Top of DATASET EXCERPTS
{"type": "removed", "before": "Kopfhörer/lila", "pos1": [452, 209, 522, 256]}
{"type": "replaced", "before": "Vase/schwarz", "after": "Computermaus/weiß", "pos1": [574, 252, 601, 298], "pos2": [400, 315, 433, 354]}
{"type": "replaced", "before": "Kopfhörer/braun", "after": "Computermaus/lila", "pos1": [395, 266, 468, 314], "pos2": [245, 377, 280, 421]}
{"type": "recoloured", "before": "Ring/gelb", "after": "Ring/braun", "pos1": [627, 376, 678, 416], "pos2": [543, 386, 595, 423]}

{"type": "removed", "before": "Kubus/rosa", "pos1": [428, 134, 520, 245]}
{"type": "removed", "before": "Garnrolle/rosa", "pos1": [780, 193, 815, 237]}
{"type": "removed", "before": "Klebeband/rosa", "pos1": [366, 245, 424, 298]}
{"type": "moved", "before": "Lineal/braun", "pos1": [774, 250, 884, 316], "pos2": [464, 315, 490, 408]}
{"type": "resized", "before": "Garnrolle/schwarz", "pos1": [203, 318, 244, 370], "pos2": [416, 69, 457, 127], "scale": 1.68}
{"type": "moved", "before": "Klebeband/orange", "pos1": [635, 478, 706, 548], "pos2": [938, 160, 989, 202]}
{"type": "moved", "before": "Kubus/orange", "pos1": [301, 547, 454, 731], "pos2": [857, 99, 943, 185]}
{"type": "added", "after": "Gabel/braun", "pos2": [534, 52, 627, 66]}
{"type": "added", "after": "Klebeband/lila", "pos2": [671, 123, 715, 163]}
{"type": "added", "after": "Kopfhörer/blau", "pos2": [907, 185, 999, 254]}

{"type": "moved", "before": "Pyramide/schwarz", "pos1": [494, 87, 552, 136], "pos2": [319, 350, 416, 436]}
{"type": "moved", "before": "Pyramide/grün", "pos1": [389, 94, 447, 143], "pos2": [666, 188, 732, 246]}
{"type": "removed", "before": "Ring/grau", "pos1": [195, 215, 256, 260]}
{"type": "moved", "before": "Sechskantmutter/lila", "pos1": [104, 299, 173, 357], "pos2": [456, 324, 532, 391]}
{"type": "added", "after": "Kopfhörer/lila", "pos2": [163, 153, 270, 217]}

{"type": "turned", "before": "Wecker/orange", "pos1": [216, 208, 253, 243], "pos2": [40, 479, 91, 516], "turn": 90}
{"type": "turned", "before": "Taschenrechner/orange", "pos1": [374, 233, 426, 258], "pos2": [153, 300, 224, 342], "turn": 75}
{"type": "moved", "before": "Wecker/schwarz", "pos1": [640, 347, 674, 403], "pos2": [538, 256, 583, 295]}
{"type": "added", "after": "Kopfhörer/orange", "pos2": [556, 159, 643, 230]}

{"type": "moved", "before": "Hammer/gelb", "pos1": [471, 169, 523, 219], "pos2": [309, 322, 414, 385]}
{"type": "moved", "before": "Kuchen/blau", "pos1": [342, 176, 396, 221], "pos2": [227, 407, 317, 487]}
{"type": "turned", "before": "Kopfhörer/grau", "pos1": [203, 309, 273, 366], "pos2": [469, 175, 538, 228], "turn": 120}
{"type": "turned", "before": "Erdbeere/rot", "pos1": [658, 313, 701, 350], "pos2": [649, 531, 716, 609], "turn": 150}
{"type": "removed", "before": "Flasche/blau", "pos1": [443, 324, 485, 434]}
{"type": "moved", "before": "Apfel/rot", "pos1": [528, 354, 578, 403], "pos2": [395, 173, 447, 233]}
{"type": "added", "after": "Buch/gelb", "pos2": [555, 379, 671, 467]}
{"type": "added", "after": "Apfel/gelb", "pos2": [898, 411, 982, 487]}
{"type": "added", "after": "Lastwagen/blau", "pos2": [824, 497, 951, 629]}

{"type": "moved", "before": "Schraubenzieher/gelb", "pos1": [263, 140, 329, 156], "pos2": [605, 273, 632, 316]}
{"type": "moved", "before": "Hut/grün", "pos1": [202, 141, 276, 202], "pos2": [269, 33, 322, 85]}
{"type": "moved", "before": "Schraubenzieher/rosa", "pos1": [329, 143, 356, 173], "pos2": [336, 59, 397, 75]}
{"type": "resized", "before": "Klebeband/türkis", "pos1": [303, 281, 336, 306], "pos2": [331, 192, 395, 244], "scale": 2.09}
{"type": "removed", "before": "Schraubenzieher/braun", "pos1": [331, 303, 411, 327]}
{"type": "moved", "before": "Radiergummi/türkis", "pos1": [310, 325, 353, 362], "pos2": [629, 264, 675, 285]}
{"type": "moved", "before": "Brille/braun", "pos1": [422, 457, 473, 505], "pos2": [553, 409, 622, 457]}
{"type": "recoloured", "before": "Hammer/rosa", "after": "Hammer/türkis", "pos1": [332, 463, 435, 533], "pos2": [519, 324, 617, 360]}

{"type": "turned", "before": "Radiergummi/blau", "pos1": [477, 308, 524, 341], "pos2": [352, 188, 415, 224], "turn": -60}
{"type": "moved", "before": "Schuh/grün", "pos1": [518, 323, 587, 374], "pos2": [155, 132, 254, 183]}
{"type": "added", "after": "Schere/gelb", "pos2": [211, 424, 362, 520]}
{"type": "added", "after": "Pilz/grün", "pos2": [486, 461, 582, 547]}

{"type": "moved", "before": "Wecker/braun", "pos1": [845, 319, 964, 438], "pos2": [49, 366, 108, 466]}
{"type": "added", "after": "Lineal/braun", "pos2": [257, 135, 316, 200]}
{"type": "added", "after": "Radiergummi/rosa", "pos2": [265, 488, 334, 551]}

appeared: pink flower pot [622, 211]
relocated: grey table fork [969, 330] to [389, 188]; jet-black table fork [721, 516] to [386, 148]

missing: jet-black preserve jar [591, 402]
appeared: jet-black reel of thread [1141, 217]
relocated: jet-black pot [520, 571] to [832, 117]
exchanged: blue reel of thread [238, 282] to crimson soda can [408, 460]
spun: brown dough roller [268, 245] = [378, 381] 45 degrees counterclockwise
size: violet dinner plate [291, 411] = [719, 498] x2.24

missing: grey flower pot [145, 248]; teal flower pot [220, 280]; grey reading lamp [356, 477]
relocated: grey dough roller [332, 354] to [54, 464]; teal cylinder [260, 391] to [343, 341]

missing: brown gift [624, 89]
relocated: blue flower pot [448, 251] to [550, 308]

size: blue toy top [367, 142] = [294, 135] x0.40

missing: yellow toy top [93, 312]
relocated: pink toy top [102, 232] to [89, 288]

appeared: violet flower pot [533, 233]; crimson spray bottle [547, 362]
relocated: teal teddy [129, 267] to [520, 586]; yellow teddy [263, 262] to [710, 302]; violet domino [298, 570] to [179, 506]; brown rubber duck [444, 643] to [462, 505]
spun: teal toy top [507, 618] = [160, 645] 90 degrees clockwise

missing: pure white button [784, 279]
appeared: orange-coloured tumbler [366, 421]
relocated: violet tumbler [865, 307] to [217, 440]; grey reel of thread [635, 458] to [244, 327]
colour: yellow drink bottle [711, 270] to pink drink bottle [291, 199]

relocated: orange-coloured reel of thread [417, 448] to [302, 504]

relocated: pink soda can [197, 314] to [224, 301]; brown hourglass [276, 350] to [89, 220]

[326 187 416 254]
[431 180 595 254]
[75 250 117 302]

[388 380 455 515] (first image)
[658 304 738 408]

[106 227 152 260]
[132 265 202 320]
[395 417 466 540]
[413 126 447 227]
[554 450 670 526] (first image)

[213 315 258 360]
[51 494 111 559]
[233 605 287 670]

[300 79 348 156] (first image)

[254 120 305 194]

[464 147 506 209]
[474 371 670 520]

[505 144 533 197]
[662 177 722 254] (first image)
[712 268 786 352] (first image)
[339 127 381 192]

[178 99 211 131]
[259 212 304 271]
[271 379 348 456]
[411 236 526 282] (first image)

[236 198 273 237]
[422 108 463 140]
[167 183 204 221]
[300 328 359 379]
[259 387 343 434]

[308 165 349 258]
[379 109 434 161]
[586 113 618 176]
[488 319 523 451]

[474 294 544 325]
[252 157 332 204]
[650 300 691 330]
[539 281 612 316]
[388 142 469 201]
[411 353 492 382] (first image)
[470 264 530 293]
Bottom of DATASET EXCERPTS
Copy out all lines above holding "Garnrolle".

--- PROBLEM SOLUTION ---
{"type": "removed", "before": "Garnrolle/rosa", "pos1": [780, 193, 815, 237]}
{"type": "resized", "before": "Garnrolle/schwarz", "pos1": [203, 318, 244, 370], "pos2": [416, 69, 457, 127], "scale": 1.68}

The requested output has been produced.